What is needed:
Report all lines of the data below that hold the word "ellipse".
Segment Start: Source material
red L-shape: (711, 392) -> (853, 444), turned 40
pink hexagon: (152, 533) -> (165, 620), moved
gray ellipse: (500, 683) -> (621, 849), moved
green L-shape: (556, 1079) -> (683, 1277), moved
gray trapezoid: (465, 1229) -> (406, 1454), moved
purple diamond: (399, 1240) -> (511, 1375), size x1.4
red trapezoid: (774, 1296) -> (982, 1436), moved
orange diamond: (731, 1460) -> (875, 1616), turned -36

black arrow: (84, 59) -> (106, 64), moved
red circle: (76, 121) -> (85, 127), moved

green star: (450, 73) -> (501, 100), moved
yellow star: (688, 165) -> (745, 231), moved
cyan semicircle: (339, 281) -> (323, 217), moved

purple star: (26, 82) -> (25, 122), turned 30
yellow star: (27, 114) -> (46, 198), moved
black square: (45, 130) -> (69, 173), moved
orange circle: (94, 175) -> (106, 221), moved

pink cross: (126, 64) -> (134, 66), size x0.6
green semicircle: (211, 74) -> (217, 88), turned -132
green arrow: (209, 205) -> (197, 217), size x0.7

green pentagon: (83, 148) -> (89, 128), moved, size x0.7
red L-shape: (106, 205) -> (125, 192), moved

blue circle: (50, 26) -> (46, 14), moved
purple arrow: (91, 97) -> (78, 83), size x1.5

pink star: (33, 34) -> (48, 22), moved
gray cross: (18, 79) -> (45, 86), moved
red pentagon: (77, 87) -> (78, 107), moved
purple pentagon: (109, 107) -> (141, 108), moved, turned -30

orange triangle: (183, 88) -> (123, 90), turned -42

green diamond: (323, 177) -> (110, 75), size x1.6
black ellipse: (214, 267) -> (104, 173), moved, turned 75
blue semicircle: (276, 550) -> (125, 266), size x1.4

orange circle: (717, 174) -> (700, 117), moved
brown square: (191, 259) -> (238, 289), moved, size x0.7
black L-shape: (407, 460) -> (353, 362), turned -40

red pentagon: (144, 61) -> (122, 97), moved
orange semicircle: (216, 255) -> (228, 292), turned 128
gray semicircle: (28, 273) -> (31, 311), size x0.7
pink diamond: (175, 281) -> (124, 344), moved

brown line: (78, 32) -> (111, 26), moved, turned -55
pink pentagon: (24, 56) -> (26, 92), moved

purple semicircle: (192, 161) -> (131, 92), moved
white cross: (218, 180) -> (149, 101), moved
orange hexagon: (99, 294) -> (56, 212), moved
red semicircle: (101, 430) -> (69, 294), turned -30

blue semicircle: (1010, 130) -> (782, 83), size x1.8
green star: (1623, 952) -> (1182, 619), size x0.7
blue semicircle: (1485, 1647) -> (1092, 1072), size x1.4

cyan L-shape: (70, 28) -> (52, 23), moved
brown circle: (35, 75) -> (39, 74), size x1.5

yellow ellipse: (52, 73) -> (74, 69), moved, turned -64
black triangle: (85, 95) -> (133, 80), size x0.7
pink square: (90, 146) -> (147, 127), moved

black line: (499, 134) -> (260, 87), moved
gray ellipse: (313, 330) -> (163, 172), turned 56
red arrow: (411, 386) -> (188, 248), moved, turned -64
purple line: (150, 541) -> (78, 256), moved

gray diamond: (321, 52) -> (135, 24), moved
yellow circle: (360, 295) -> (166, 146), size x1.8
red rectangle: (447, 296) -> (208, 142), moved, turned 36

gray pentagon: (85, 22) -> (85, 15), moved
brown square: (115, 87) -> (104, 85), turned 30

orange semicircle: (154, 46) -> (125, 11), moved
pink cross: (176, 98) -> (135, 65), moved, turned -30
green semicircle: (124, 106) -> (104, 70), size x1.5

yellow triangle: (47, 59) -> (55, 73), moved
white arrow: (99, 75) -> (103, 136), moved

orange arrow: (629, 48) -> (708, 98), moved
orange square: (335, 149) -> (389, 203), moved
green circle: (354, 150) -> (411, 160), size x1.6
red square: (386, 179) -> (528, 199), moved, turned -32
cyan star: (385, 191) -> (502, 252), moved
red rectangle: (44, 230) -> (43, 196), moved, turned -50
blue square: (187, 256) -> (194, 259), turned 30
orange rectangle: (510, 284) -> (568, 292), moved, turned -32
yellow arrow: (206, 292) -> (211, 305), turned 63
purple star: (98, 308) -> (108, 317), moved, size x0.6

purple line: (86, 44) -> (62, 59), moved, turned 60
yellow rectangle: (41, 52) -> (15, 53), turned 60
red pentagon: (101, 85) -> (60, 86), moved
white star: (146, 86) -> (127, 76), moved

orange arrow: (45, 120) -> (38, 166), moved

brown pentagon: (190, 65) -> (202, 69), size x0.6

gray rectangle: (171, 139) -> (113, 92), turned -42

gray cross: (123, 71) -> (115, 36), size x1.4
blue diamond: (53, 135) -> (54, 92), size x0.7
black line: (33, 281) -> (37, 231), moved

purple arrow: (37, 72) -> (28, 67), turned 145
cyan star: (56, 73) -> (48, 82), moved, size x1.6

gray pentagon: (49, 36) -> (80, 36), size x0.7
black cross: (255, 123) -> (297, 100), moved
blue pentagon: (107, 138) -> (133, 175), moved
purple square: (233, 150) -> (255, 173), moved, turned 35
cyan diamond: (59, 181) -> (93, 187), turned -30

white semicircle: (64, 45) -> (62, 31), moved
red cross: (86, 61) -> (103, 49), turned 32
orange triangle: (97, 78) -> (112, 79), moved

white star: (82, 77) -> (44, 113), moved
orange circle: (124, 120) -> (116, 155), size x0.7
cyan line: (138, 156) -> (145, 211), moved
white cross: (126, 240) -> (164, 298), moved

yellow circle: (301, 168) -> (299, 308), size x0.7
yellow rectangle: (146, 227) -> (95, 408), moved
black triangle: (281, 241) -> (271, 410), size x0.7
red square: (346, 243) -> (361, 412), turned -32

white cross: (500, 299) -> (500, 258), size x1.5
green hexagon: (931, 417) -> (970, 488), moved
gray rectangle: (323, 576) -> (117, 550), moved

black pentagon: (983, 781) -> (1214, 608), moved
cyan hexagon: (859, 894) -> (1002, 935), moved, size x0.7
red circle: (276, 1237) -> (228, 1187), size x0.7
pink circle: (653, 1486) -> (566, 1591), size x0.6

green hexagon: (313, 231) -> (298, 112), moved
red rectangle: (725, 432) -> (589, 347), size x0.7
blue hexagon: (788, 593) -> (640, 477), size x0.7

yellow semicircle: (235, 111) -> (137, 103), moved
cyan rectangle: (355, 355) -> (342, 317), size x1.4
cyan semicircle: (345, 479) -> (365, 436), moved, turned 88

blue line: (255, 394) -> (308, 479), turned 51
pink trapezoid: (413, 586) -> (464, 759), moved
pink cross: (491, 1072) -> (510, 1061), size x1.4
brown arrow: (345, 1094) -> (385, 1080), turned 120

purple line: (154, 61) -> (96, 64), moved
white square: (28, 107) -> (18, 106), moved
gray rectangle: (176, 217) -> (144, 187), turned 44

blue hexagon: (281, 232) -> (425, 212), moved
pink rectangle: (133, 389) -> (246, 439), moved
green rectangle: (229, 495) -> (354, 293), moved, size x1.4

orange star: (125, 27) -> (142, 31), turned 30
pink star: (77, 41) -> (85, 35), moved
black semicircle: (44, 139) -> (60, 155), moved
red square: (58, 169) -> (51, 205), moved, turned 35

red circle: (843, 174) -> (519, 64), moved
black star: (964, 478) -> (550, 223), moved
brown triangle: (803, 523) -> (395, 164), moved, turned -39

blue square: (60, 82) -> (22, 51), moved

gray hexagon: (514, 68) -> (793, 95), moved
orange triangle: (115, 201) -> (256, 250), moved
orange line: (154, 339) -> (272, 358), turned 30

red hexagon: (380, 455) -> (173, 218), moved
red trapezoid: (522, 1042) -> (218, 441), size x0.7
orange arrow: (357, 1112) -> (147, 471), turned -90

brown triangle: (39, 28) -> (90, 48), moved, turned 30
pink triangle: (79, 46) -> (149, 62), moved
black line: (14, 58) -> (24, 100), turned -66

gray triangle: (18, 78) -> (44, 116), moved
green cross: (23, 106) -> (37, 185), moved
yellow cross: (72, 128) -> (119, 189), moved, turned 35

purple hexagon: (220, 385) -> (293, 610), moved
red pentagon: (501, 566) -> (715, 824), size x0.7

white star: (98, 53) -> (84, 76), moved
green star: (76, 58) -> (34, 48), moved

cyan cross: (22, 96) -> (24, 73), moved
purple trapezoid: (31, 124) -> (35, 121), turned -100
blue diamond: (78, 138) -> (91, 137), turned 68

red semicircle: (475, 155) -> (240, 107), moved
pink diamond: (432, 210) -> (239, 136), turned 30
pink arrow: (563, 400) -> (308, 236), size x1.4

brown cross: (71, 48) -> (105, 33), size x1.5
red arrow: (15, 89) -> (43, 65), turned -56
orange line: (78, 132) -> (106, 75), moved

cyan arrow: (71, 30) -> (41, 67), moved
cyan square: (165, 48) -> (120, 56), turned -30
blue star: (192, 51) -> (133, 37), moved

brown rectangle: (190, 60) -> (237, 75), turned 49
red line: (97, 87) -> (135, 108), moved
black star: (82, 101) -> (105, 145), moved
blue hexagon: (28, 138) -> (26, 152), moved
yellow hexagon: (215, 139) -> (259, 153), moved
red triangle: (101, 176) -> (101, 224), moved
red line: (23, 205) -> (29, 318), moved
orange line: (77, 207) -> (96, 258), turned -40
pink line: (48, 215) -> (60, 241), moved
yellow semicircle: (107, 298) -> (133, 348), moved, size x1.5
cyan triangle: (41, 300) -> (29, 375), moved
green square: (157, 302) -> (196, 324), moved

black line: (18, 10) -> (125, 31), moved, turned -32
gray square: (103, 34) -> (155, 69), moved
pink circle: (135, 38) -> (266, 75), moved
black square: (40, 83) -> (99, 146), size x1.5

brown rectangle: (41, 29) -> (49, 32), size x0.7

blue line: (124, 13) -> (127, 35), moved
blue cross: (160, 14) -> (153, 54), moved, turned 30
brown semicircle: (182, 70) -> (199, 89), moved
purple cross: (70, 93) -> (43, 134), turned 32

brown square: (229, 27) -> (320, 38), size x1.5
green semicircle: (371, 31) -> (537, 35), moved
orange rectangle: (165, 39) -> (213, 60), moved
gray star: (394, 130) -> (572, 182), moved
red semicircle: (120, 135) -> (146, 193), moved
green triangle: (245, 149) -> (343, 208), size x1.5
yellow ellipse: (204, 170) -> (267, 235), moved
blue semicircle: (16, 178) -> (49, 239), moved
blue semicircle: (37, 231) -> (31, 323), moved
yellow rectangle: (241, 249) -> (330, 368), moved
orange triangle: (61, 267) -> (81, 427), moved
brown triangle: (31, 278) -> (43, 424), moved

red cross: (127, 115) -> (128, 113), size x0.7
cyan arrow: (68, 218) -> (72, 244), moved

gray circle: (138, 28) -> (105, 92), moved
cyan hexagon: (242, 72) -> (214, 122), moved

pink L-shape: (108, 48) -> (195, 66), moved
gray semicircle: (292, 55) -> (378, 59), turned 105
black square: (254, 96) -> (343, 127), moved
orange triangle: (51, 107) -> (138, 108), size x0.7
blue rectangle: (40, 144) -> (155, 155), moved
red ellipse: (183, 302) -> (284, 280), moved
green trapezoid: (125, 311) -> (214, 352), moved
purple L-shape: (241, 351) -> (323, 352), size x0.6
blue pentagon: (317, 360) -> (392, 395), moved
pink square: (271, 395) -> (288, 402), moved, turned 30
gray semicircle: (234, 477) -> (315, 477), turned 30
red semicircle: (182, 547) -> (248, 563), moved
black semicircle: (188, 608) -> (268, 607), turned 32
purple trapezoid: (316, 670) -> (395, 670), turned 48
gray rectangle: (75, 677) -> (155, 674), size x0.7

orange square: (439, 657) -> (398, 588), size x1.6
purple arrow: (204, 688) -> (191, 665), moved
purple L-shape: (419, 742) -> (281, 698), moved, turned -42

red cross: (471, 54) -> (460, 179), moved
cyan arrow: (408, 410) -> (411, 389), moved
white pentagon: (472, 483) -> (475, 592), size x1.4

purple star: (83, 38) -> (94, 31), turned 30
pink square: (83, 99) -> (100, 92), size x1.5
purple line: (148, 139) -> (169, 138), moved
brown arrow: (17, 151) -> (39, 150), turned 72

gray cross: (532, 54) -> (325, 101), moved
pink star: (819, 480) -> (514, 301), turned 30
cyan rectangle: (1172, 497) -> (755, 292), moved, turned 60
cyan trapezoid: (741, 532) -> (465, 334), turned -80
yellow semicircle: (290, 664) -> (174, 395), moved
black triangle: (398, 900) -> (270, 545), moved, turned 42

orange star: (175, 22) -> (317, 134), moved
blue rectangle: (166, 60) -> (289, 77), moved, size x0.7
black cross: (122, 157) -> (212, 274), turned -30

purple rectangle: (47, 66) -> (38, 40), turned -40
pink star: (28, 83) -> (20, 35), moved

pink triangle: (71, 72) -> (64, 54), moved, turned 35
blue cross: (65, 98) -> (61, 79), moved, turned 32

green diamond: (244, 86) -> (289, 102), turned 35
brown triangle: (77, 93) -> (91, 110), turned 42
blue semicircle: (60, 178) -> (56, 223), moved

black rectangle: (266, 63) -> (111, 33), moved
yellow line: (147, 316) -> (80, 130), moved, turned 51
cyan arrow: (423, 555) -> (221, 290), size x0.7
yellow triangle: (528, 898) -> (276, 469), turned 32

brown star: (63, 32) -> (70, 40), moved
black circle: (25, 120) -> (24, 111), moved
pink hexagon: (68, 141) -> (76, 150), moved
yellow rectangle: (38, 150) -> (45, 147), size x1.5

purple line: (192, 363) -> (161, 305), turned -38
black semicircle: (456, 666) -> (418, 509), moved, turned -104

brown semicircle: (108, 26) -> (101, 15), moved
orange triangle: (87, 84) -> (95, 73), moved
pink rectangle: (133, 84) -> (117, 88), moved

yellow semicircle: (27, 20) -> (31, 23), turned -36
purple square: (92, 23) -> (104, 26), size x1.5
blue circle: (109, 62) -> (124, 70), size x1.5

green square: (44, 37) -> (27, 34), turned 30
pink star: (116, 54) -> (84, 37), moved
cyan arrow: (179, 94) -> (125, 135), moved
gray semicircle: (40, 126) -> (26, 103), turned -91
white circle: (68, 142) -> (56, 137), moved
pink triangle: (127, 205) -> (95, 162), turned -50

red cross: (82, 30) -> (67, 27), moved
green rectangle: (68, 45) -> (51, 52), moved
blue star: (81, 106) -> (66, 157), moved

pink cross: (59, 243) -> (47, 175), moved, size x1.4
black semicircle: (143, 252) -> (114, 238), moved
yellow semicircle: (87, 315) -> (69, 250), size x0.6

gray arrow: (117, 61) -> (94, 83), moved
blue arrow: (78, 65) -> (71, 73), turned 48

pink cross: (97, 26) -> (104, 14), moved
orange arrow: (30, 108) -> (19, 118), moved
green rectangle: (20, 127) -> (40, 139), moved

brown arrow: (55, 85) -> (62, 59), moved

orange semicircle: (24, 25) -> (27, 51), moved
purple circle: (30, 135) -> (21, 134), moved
Segment End: Source material
Exercise output:
gray ellipse: (500, 683) -> (621, 849), moved
black ellipse: (214, 267) -> (104, 173), moved, turned 75
yellow ellipse: (52, 73) -> (74, 69), moved, turned -64
gray ellipse: (313, 330) -> (163, 172), turned 56
yellow ellipse: (204, 170) -> (267, 235), moved
red ellipse: (183, 302) -> (284, 280), moved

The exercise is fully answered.